Before copying, set aside the pictures; then restate exactly the lines from the one with "- → imbryk/fioletowy <386, 195, 50, 64>" through the last line of the records.

□ □ □ □ □

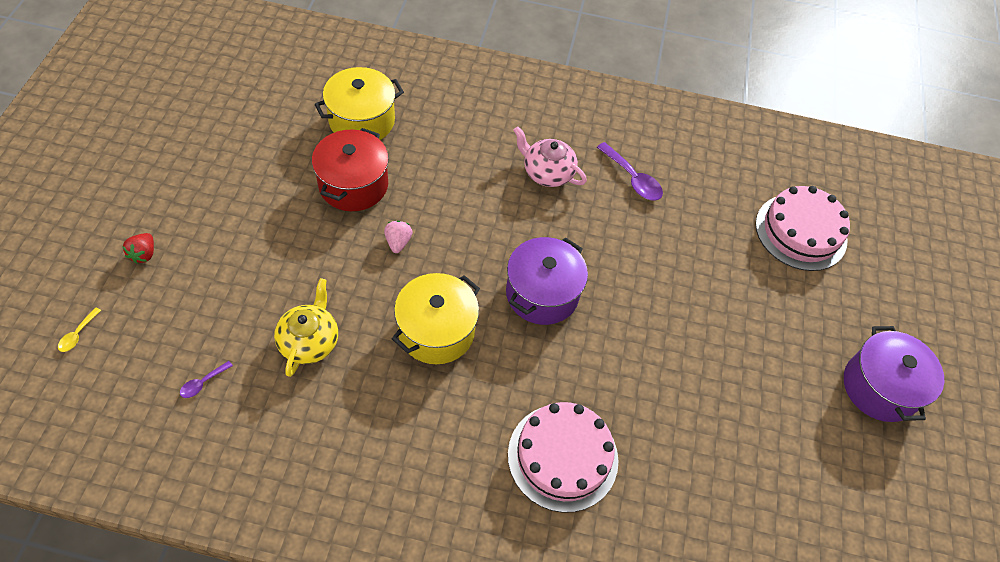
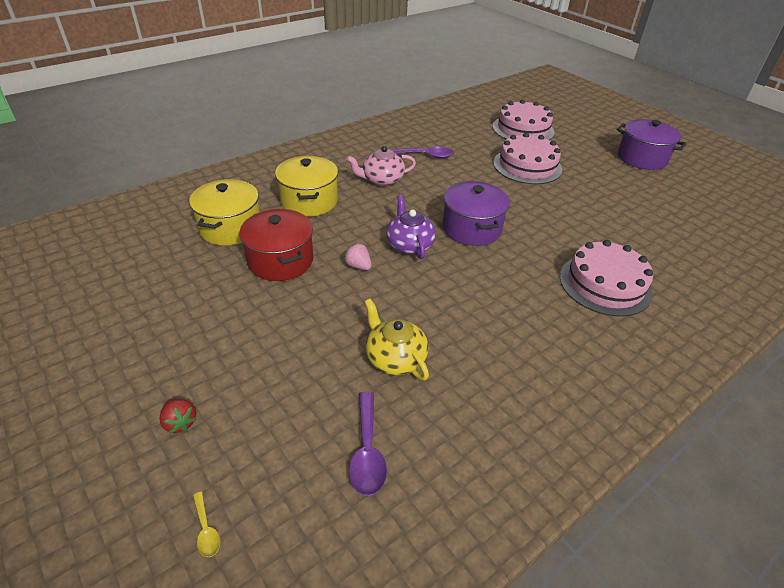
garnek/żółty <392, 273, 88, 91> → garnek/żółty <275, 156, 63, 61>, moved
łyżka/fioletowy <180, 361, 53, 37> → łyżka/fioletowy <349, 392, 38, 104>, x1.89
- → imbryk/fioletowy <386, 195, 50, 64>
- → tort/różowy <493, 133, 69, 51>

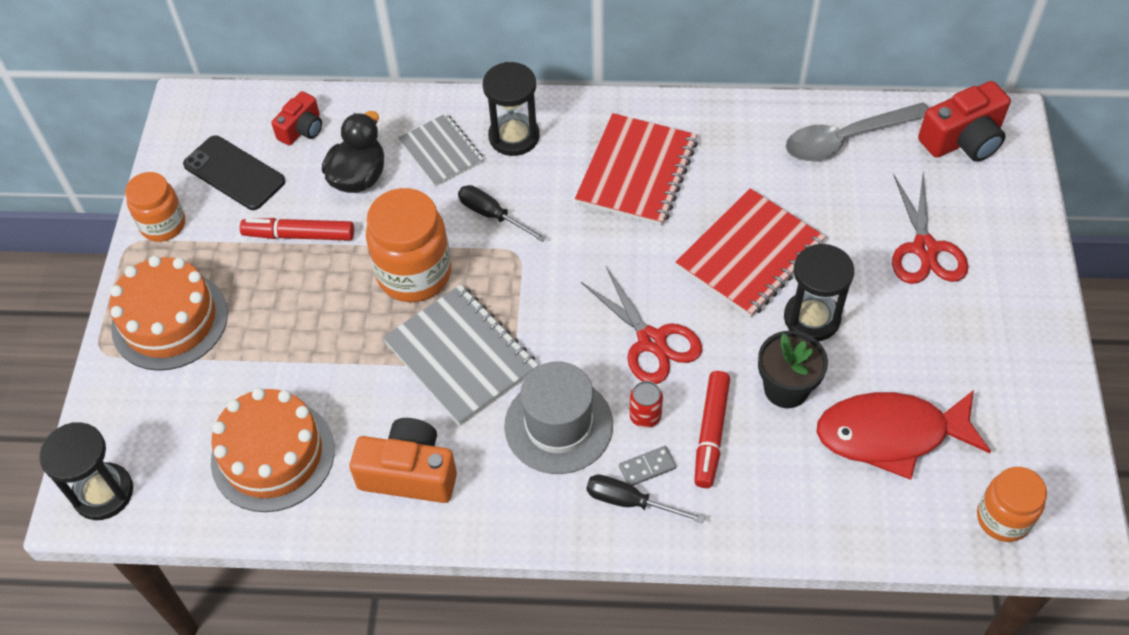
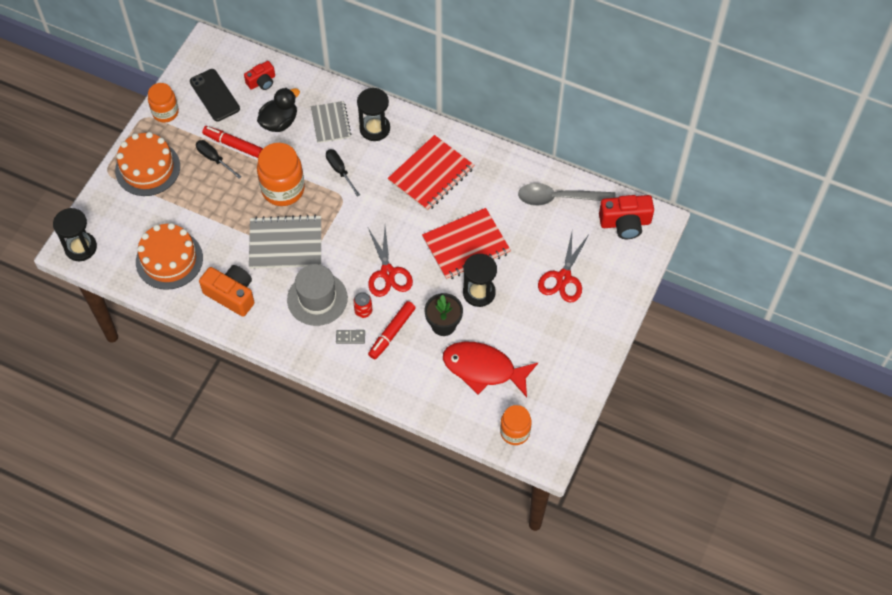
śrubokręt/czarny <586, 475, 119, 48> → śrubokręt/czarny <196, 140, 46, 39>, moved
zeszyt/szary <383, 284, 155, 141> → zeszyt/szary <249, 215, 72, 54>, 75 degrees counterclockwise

□ □ □ □ □

▶ [ANSWER]:
- → imbryk/fioletowy <386, 195, 50, 64>
- → tort/różowy <493, 133, 69, 51>

śrubokręt/czarny <586, 475, 119, 48> → śrubokręt/czarny <196, 140, 46, 39>, moved
zeszyt/szary <383, 284, 155, 141> → zeszyt/szary <249, 215, 72, 54>, 75 degrees counterclockwise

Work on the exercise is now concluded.